**WHAT TO WORK ON:** Everything from the line with "The crimson toy" through the final line below should be copied out exactly, and nothing else should appear.

**COLLECTED MATERIAL:**
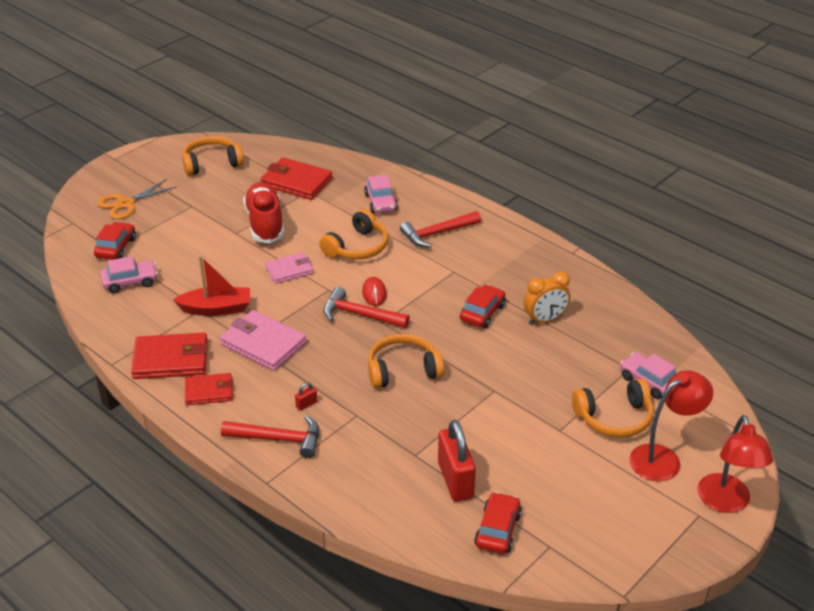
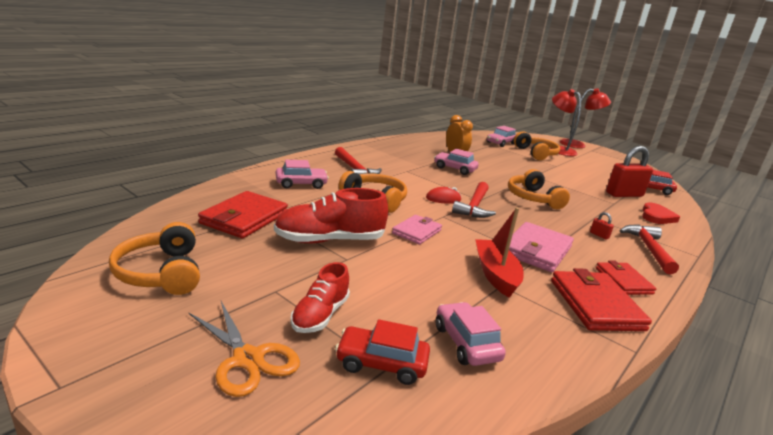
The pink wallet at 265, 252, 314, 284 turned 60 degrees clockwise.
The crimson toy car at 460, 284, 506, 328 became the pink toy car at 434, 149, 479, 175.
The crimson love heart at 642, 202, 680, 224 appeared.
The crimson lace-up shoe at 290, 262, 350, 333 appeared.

**YOUR RESPONSE:**
The crimson toy car at 460, 284, 506, 328 became the pink toy car at 434, 149, 479, 175.
The crimson love heart at 642, 202, 680, 224 appeared.
The crimson lace-up shoe at 290, 262, 350, 333 appeared.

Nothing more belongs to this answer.